### Exercise instructions
All that is wanted is the exact text of each line from the one with "(371, 608) = (247, 499): yellow" to the close of the listing, ends included.

### Records

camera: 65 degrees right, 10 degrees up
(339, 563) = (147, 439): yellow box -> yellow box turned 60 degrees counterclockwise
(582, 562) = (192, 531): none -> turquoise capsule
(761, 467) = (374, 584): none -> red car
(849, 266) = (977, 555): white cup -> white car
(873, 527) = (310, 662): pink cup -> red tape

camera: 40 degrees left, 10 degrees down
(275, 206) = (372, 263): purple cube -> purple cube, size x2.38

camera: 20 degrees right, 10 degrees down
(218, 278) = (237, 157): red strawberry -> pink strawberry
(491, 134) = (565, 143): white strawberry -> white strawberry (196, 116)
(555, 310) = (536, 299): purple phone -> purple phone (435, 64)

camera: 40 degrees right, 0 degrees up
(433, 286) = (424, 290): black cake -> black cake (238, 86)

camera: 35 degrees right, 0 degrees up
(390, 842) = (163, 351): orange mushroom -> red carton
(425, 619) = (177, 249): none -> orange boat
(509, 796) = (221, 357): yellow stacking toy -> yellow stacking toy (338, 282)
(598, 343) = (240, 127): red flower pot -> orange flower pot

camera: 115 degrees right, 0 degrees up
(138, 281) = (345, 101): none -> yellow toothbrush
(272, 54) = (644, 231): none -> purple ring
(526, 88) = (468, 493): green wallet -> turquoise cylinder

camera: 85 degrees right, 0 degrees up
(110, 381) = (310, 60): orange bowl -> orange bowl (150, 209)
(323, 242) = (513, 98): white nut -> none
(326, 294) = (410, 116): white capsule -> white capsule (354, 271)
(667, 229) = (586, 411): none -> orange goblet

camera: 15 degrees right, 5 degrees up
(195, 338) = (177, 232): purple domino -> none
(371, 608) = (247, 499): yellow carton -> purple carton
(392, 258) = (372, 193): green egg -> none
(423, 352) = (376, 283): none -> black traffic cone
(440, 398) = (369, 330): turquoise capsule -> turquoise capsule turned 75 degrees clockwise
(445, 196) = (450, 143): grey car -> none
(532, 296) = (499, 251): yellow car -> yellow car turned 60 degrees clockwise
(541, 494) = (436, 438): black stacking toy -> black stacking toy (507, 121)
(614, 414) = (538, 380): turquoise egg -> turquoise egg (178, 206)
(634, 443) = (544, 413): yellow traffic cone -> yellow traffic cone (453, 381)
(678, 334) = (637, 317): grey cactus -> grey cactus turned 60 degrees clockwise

### Response to the exercise
(371, 608) = (247, 499): yellow carton -> purple carton
(392, 258) = (372, 193): green egg -> none
(423, 352) = (376, 283): none -> black traffic cone
(440, 398) = (369, 330): turquoise capsule -> turquoise capsule turned 75 degrees clockwise
(445, 196) = (450, 143): grey car -> none
(532, 296) = (499, 251): yellow car -> yellow car turned 60 degrees clockwise
(541, 494) = (436, 438): black stacking toy -> black stacking toy (507, 121)
(614, 414) = (538, 380): turquoise egg -> turquoise egg (178, 206)
(634, 443) = (544, 413): yellow traffic cone -> yellow traffic cone (453, 381)
(678, 334) = (637, 317): grey cactus -> grey cactus turned 60 degrees clockwise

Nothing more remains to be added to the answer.